-- Task directions --
Going through the material below, please gather all lines with the word "degrees" in them.

· · ·

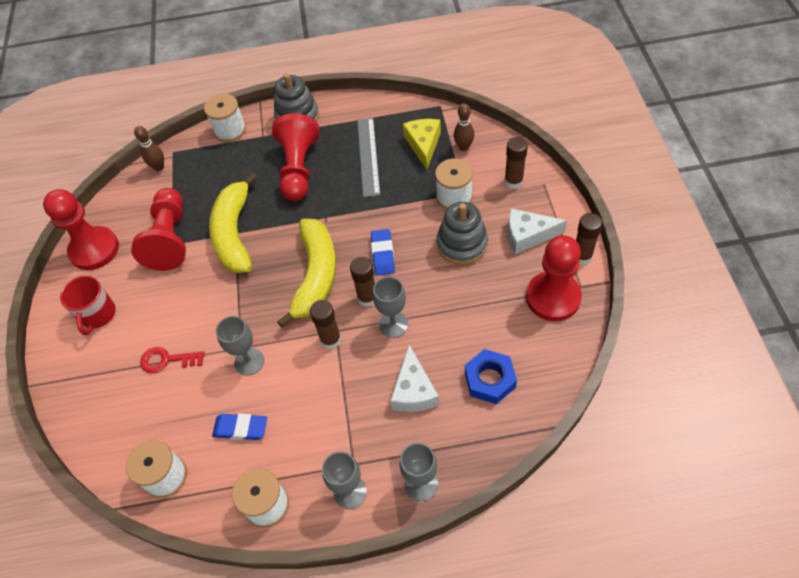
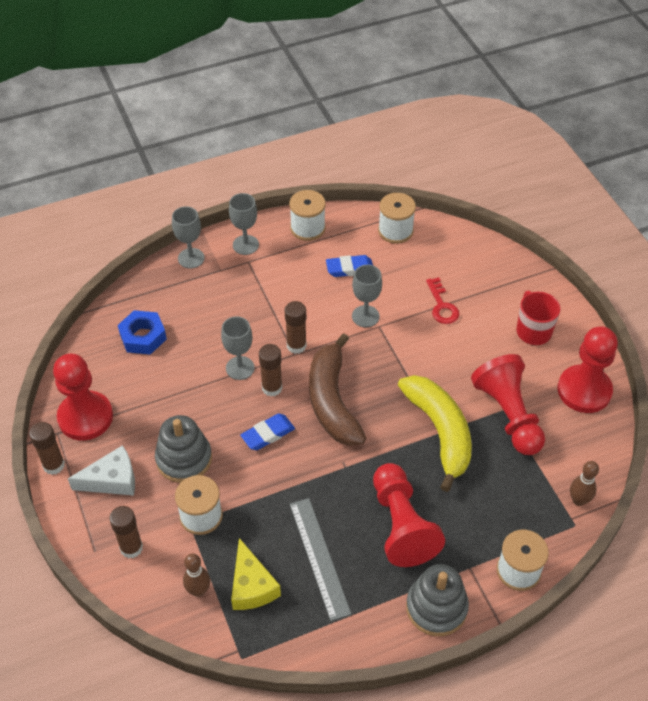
camera: 160 degrees right, 5 degrees down
(167, 360) = (442, 305): red key -> red key turned 90 degrees clockwise
(316, 276) = (332, 401): yellow banana -> brown banana
(383, 254) = (268, 434): blue eraser -> blue eraser turned 75 degrees clockwise
(413, 390) = (209, 318): white cheese -> none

· · ·

-- Output of the task --
camera: 160 degrees right, 5 degrees down
(167, 360) = (442, 305): red key -> red key turned 90 degrees clockwise
(383, 254) = (268, 434): blue eraser -> blue eraser turned 75 degrees clockwise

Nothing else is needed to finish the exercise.